How to complete this task:
Show every line from the data below that includes "black".

+++ Provided information

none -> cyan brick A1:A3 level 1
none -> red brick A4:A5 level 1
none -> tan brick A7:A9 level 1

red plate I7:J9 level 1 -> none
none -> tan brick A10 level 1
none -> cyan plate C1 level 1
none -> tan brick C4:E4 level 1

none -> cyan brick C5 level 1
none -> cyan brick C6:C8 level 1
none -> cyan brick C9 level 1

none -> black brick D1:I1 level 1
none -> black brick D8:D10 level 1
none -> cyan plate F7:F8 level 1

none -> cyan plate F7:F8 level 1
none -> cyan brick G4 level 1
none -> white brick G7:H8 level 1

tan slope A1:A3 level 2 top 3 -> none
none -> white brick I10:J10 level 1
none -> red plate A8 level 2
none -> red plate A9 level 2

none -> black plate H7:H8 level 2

++++++
+++ Provided information

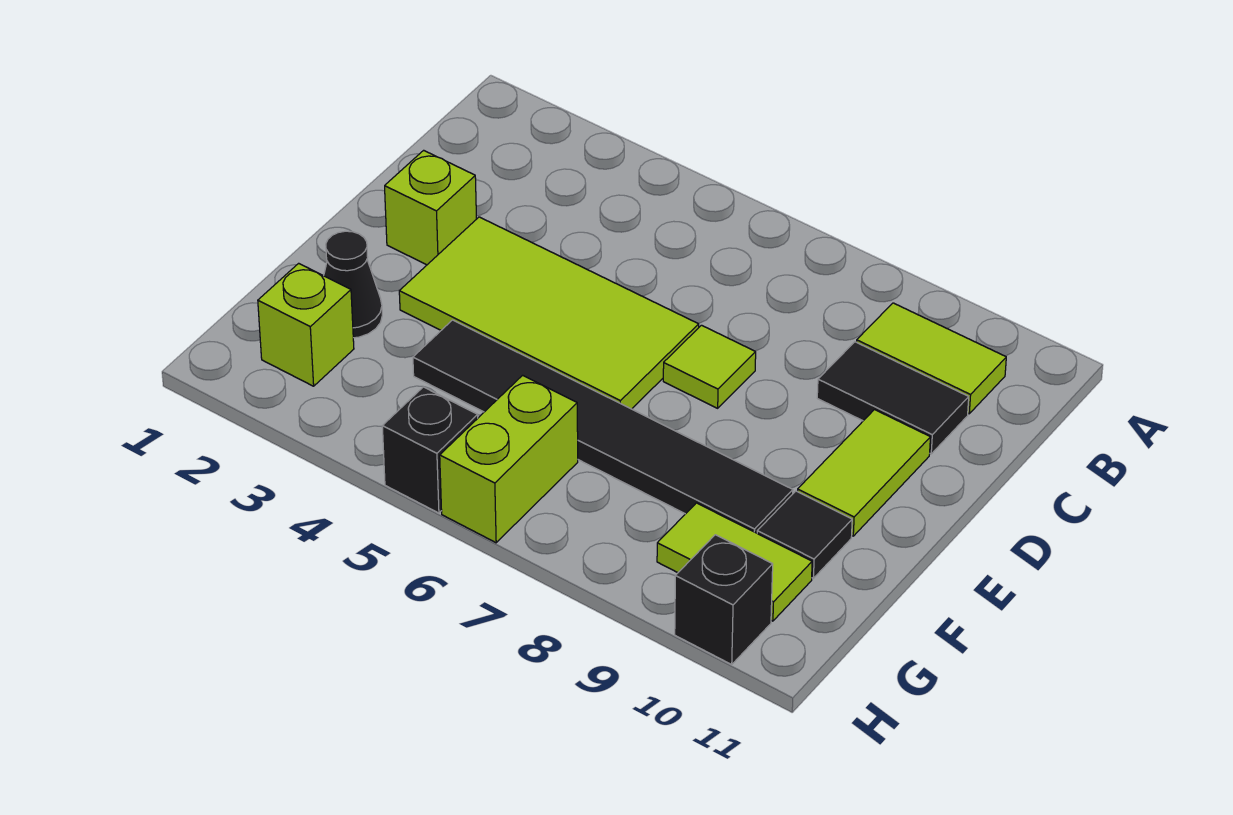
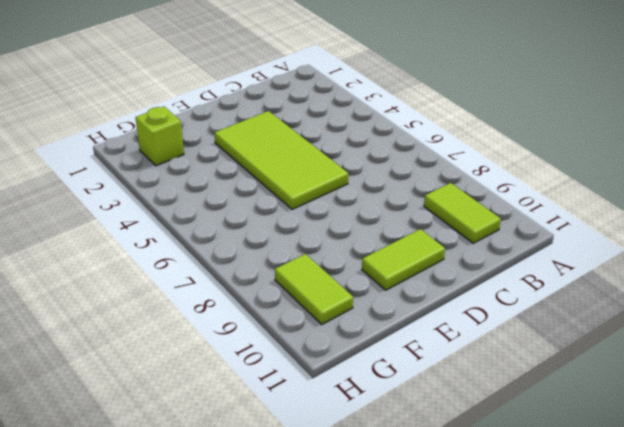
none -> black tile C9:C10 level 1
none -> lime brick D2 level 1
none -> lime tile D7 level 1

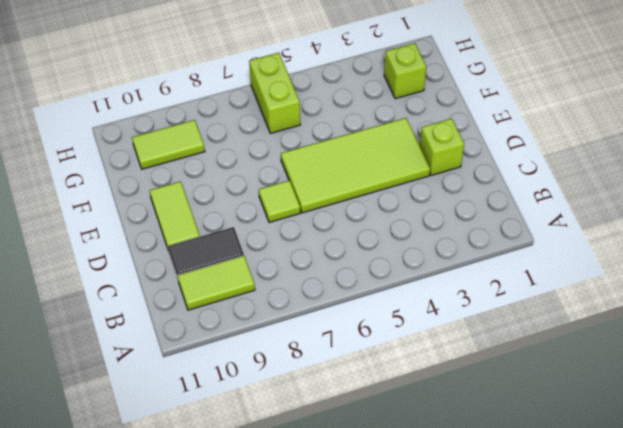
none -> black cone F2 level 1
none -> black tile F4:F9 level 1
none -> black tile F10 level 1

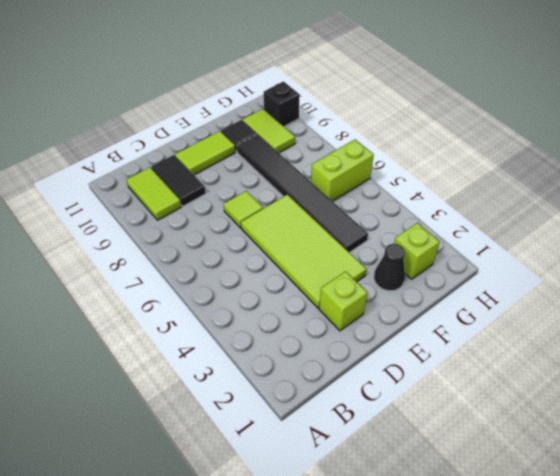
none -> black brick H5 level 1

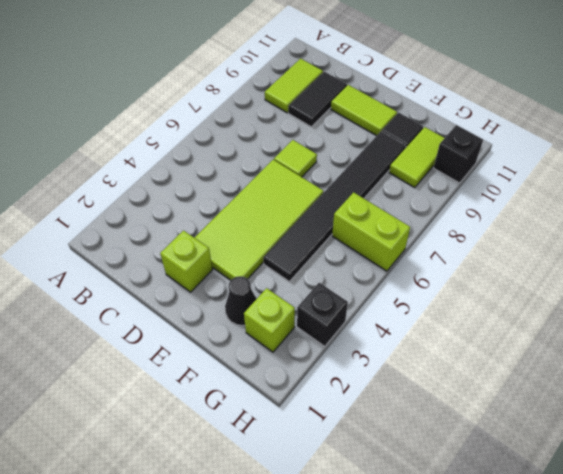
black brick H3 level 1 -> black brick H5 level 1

++++++

Answer box:
none -> black brick D1:I1 level 1
none -> black brick D8:D10 level 1
none -> black plate H7:H8 level 2
none -> black tile C9:C10 level 1
none -> black cone F2 level 1
none -> black tile F4:F9 level 1
none -> black tile F10 level 1
none -> black brick H5 level 1
black brick H3 level 1 -> black brick H5 level 1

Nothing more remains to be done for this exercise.